───── Source records

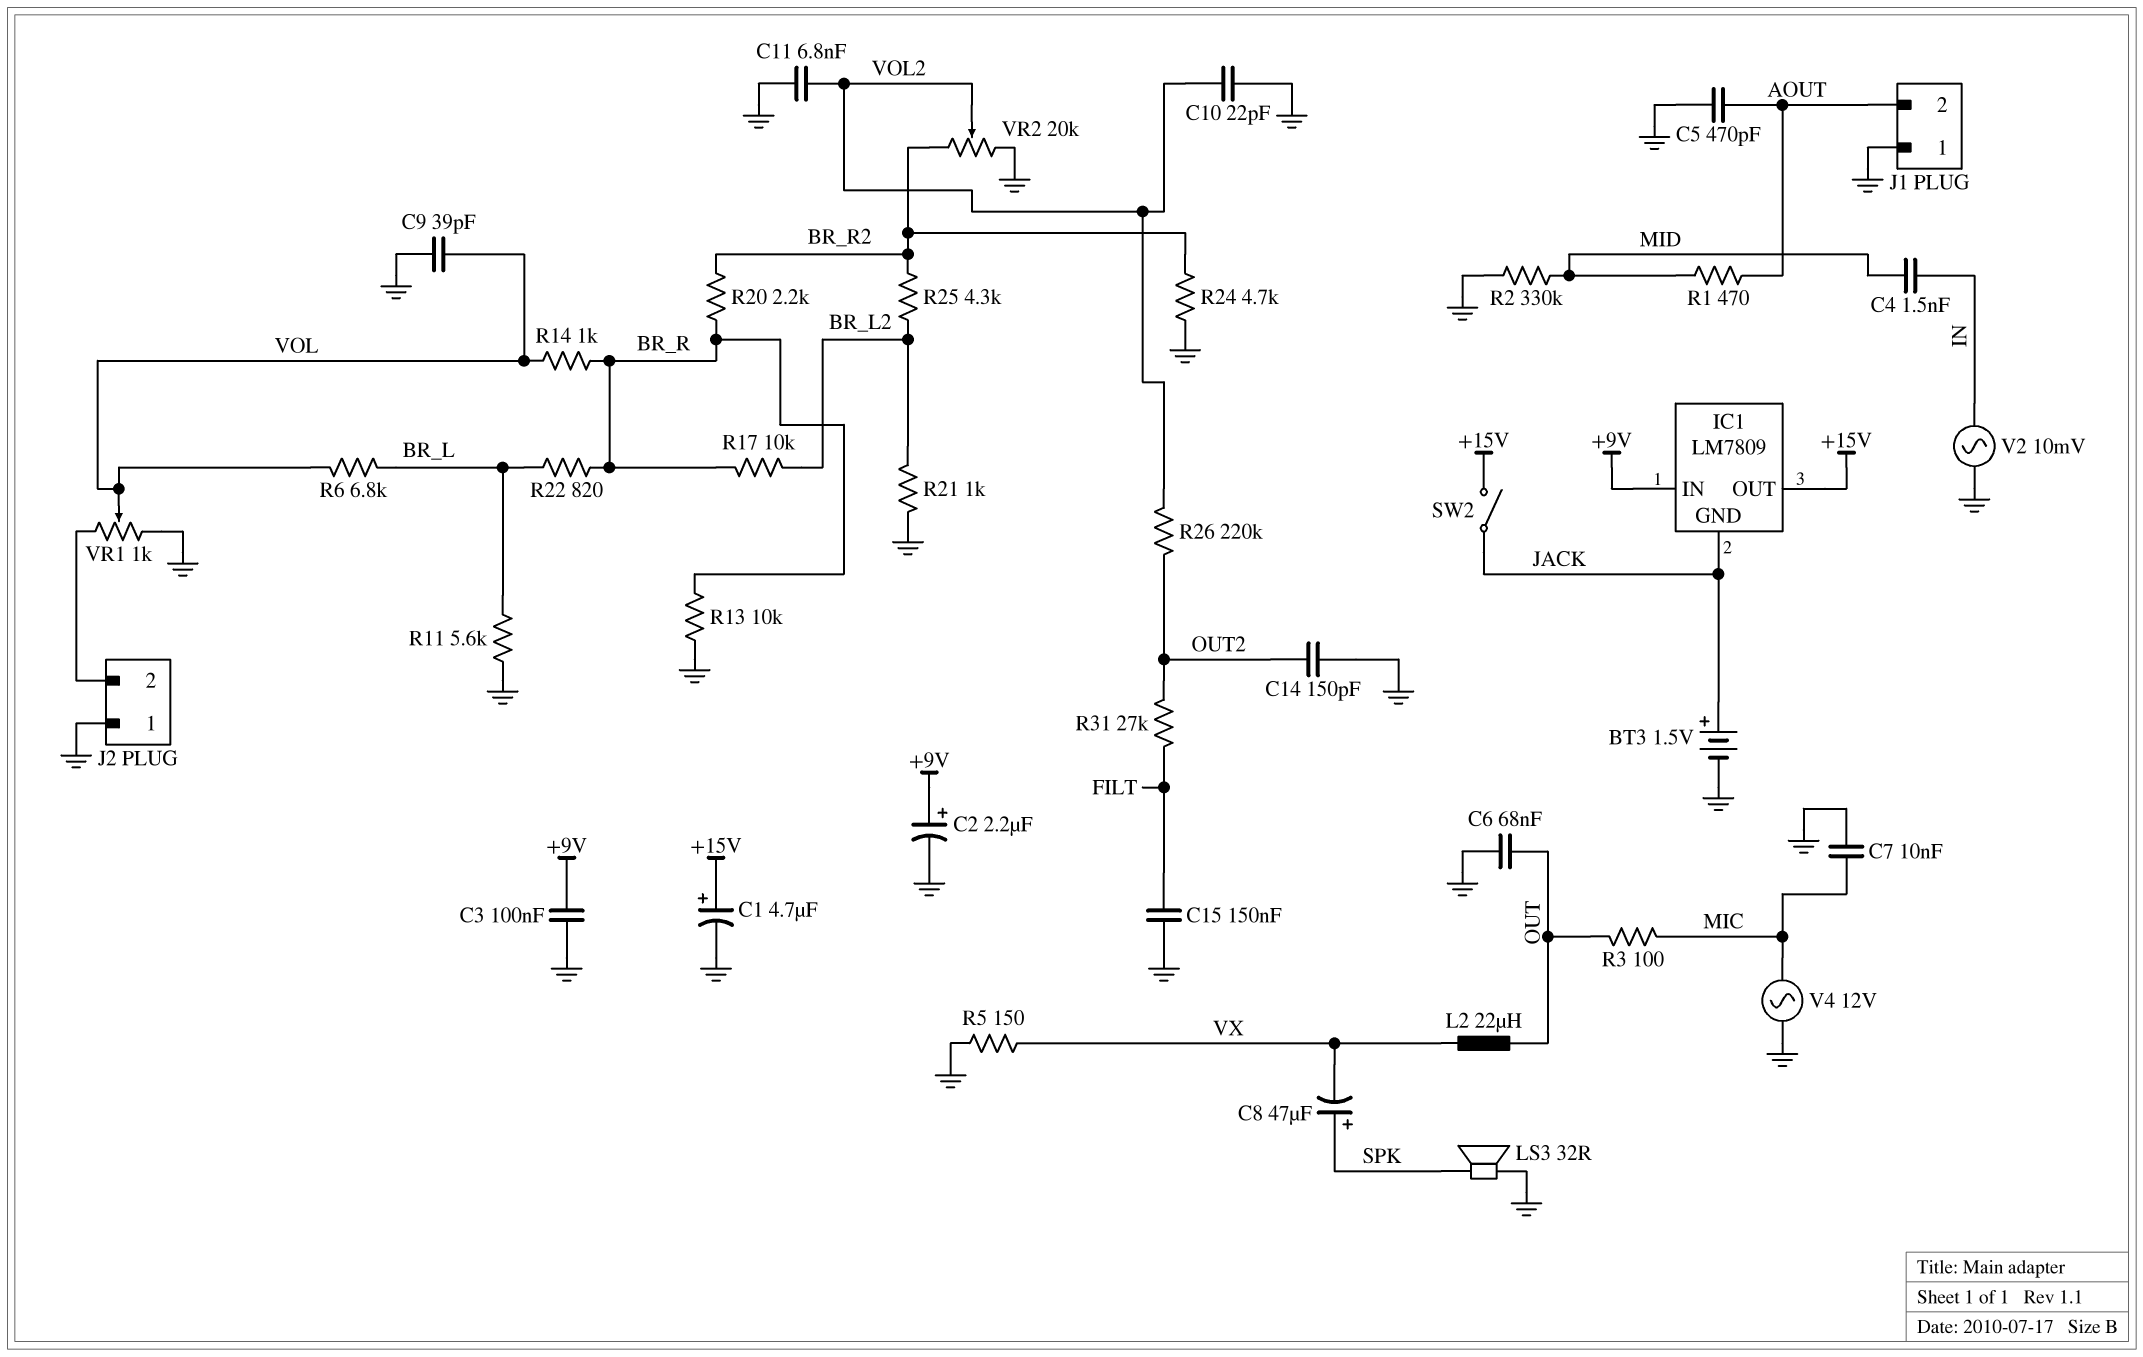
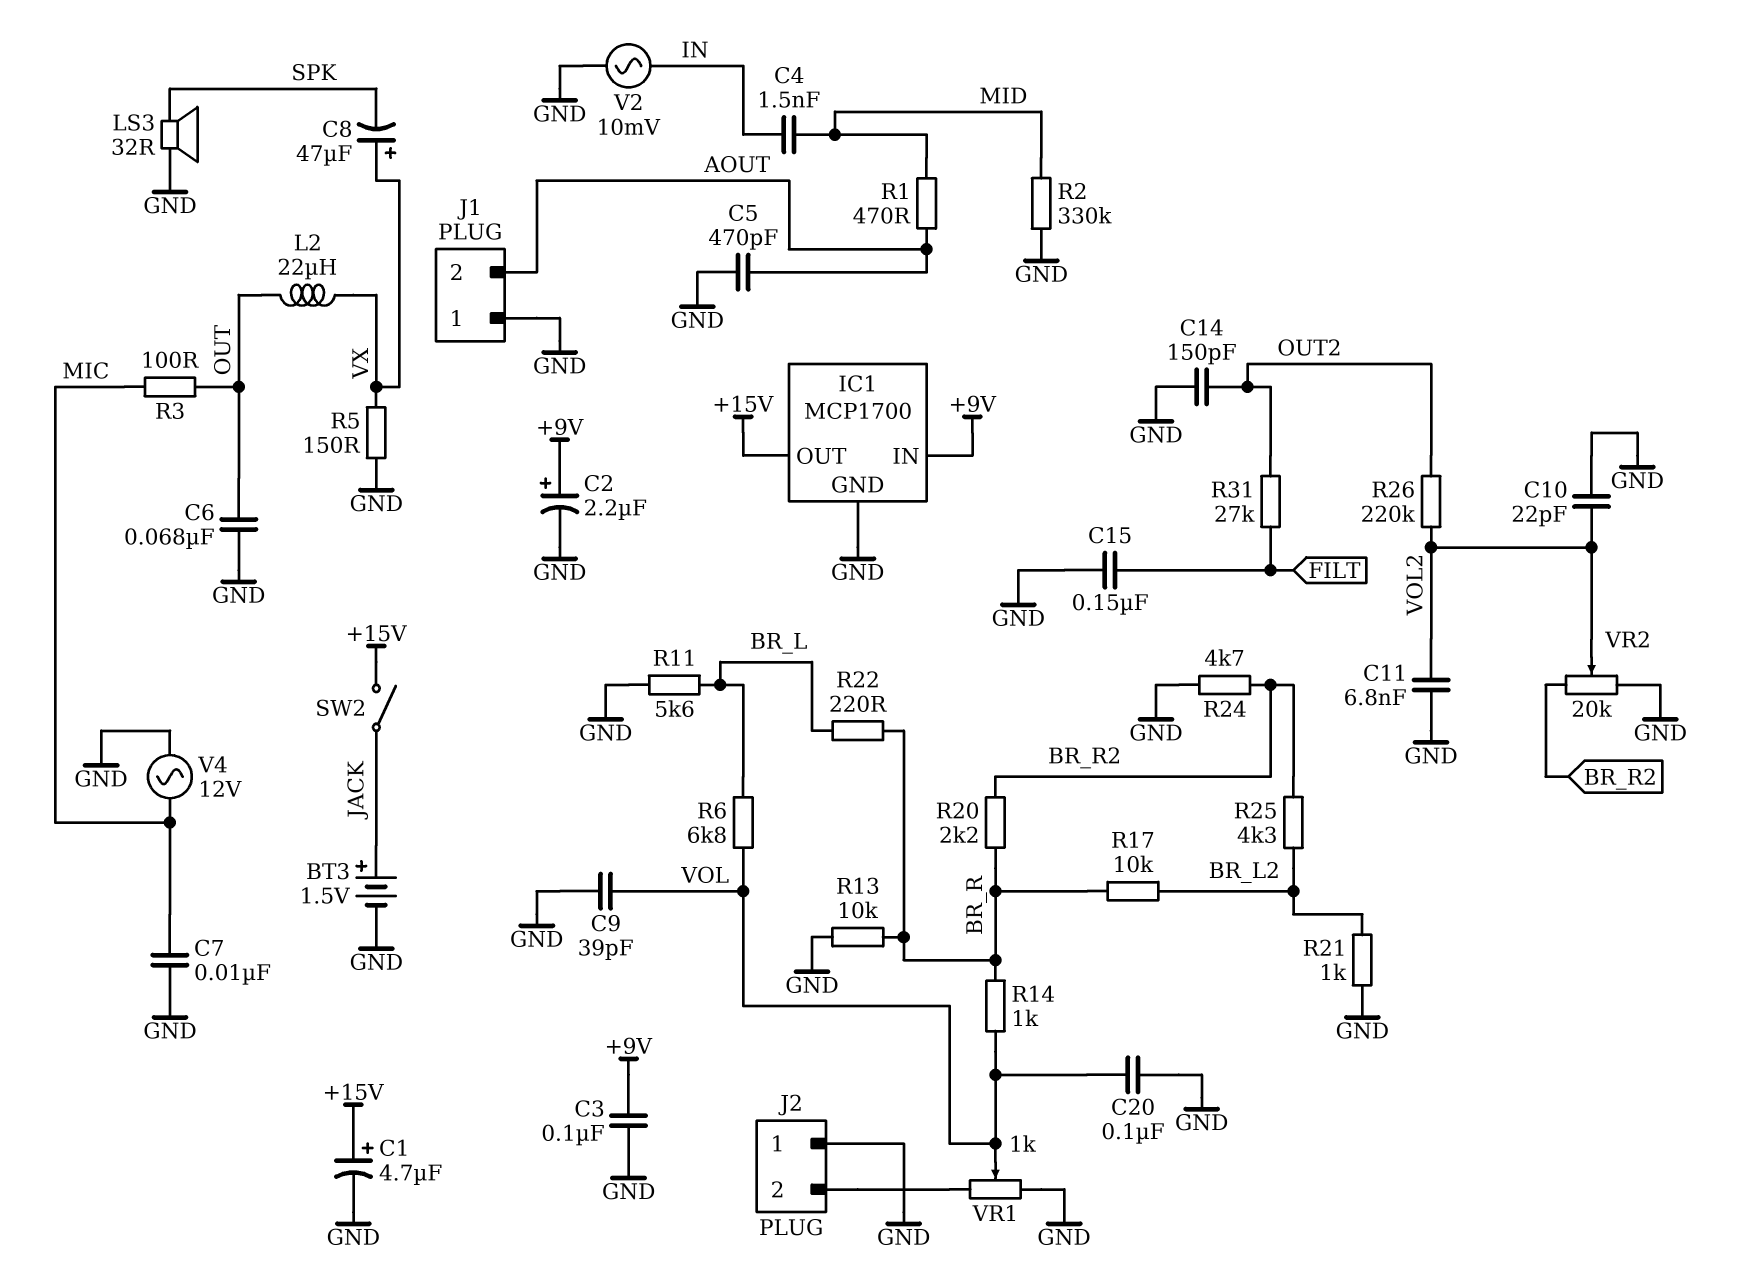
C8: 47uF (plus SPK, minus VX) -> 47uF (plus VX, minus SPK)
C20: none -> 100nF (GND, VOL)
IC1: LM7809 -> MCP1700
IC1 pin GND: JACK -> GND
R22: 820 (BR_L, BR_R) -> 220 (BR_L, BR_R)

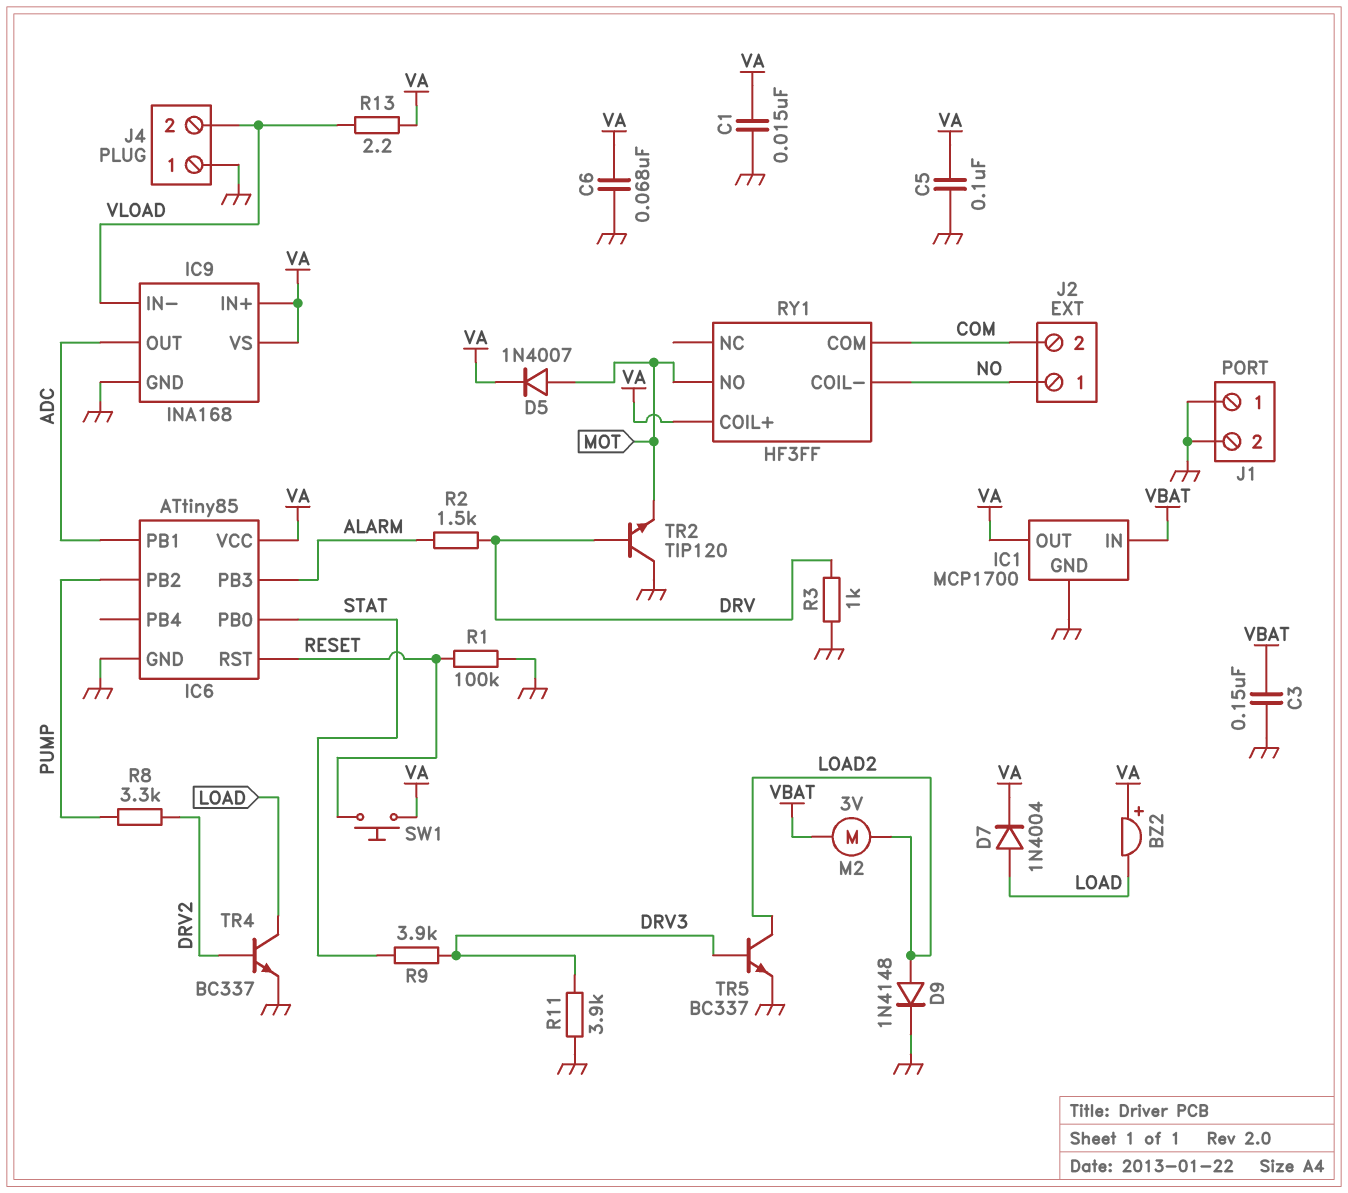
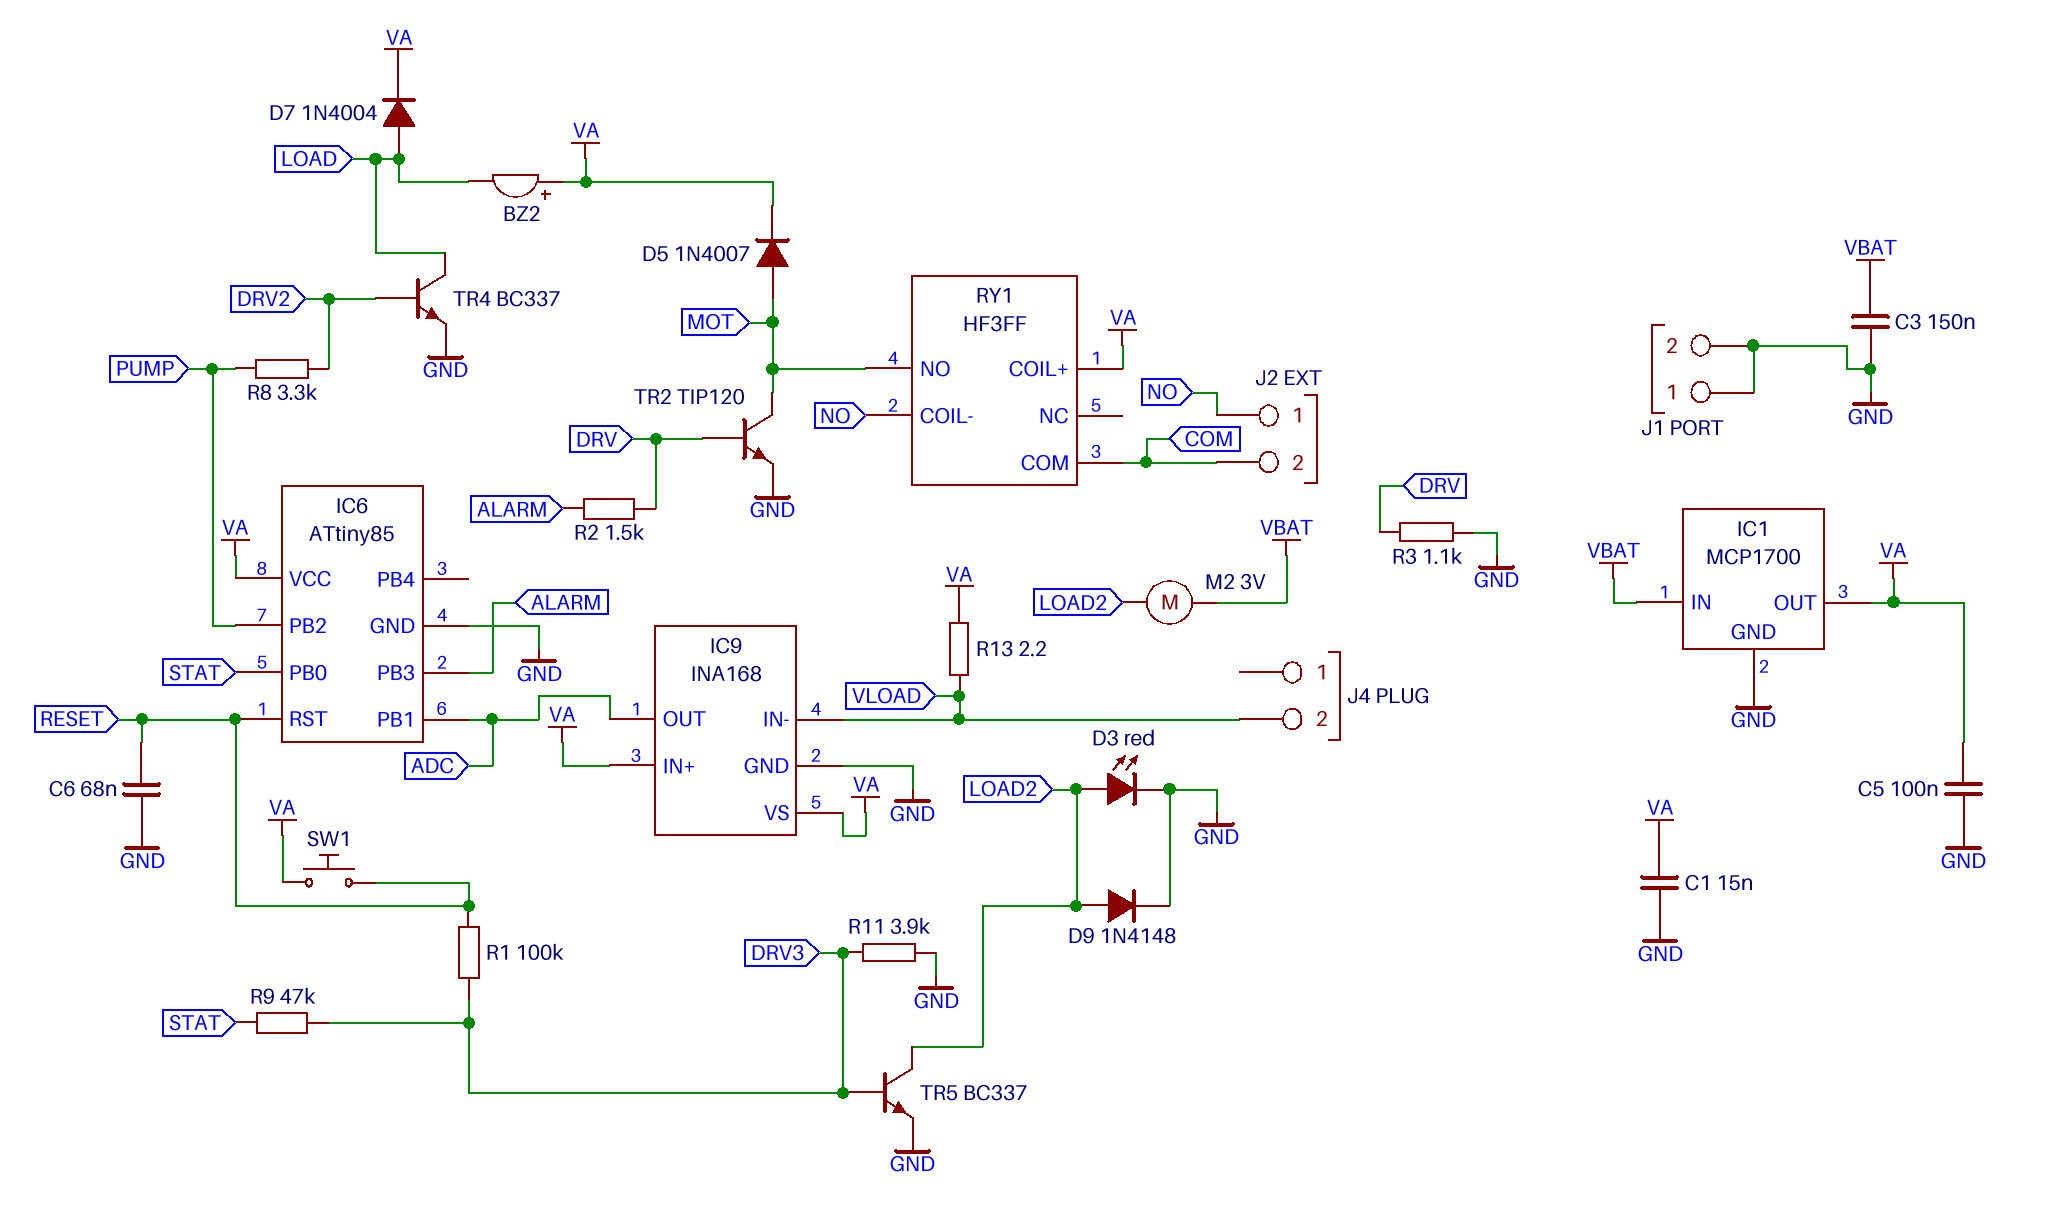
C6: 68nF (GND, VA) -> 68nF (GND, RESET)
D3: none -> LED red (A LOAD2, K GND)
J4 pin 1: GND -> none
R1: 100k (GND, RESET) -> 100k (DRV3, RESET)
R3: 1k (DRV, GND) -> 1.1k (DRV, GND)
R9: 3.9k (DRV3, STAT) -> 47k (DRV3, STAT)
TR2: NPN TIP120 (B DRV, C GND, E MOT) -> NPN TIP120 (B DRV, C MOT, E GND)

──────────

* **To do**
Copy every line of the data exactly as written, excluding the pictures.

* **Answer for the task**
C8: 47uF (plus SPK, minus VX) -> 47uF (plus VX, minus SPK)
C20: none -> 100nF (GND, VOL)
IC1: LM7809 -> MCP1700
IC1 pin GND: JACK -> GND
R22: 820 (BR_L, BR_R) -> 220 (BR_L, BR_R)

C6: 68nF (GND, VA) -> 68nF (GND, RESET)
D3: none -> LED red (A LOAD2, K GND)
J4 pin 1: GND -> none
R1: 100k (GND, RESET) -> 100k (DRV3, RESET)
R3: 1k (DRV, GND) -> 1.1k (DRV, GND)
R9: 3.9k (DRV3, STAT) -> 47k (DRV3, STAT)
TR2: NPN TIP120 (B DRV, C GND, E MOT) -> NPN TIP120 (B DRV, C MOT, E GND)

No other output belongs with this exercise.